— AIM OF THE TASK —
Count the lines in the rows below that contain the string "kern", matching case exactly, and reply with the number alone.

— ENTRIES SHOWN —
— BEGIN —

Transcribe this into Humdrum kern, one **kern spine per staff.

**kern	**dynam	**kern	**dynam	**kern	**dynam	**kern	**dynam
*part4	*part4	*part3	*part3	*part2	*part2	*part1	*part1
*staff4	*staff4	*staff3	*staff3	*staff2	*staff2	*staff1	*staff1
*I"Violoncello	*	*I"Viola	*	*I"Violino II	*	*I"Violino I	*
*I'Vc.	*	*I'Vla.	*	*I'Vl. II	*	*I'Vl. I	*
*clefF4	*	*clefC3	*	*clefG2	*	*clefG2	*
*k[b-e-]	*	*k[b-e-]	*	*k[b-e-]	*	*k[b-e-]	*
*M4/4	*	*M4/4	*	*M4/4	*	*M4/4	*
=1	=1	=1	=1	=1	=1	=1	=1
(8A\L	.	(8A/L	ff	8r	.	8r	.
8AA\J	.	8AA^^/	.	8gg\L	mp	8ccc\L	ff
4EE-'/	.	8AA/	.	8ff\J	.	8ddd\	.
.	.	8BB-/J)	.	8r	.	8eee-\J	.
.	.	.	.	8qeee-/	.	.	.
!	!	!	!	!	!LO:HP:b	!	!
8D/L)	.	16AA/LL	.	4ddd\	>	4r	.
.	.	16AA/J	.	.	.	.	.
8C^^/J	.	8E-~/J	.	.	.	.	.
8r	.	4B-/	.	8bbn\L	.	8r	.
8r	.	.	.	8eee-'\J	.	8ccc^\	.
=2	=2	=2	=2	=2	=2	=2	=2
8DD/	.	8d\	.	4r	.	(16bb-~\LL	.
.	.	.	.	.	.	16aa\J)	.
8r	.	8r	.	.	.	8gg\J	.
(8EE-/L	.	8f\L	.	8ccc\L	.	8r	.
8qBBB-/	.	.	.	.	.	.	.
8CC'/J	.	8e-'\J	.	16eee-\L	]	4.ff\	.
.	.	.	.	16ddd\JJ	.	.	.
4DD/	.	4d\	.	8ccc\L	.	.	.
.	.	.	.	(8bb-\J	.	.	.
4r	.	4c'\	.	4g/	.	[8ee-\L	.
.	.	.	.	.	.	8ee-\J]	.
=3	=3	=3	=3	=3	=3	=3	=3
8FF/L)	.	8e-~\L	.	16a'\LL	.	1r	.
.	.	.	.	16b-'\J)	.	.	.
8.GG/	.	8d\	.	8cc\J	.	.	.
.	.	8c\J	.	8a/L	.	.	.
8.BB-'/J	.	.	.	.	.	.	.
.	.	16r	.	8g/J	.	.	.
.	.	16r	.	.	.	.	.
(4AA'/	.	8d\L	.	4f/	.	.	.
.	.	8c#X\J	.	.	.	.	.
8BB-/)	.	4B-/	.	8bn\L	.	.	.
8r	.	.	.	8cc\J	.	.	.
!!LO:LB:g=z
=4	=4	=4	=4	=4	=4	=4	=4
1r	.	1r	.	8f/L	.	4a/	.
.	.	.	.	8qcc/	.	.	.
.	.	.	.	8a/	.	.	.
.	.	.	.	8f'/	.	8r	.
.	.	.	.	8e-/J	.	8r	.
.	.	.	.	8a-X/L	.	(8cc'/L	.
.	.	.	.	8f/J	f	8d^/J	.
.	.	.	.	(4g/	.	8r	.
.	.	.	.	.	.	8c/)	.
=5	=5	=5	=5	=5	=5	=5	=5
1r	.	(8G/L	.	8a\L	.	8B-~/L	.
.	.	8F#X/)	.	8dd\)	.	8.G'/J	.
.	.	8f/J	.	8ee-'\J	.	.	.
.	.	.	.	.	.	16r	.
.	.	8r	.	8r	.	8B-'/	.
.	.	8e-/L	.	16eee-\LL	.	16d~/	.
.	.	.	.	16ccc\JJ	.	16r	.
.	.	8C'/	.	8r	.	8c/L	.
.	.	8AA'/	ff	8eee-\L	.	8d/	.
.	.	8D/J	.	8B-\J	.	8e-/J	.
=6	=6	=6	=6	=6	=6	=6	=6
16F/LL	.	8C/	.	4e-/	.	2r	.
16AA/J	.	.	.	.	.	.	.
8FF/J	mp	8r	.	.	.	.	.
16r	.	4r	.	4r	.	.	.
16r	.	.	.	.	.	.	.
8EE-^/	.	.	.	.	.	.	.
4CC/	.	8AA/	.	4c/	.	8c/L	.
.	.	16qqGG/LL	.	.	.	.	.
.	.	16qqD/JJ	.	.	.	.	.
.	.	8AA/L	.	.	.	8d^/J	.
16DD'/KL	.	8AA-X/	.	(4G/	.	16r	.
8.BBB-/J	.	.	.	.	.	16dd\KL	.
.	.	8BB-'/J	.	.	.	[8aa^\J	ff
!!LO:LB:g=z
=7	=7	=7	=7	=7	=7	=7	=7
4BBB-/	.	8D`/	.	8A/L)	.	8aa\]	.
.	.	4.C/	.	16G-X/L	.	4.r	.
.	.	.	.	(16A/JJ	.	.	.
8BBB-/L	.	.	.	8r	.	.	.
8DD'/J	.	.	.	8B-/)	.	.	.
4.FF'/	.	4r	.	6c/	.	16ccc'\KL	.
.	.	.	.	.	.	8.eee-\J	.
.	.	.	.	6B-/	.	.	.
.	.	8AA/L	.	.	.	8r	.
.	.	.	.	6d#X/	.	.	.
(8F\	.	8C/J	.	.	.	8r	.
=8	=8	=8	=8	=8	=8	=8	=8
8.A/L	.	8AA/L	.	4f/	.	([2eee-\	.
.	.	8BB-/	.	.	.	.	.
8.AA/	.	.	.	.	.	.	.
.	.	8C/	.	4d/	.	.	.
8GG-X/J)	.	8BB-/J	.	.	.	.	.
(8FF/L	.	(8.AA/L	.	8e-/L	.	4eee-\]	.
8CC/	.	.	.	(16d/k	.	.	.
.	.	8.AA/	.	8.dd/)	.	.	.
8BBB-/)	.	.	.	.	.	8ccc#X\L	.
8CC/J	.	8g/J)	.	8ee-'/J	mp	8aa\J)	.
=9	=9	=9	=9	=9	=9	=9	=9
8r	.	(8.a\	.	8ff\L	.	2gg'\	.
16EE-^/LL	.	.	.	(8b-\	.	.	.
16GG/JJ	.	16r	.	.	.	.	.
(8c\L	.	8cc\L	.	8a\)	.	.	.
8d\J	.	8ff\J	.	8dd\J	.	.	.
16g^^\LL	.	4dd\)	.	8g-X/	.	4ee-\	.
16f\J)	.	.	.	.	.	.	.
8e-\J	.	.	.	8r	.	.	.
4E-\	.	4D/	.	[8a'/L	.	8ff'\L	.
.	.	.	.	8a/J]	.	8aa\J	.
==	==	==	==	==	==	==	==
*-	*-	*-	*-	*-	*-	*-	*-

— END —

— RESULT OF THE TASK —
2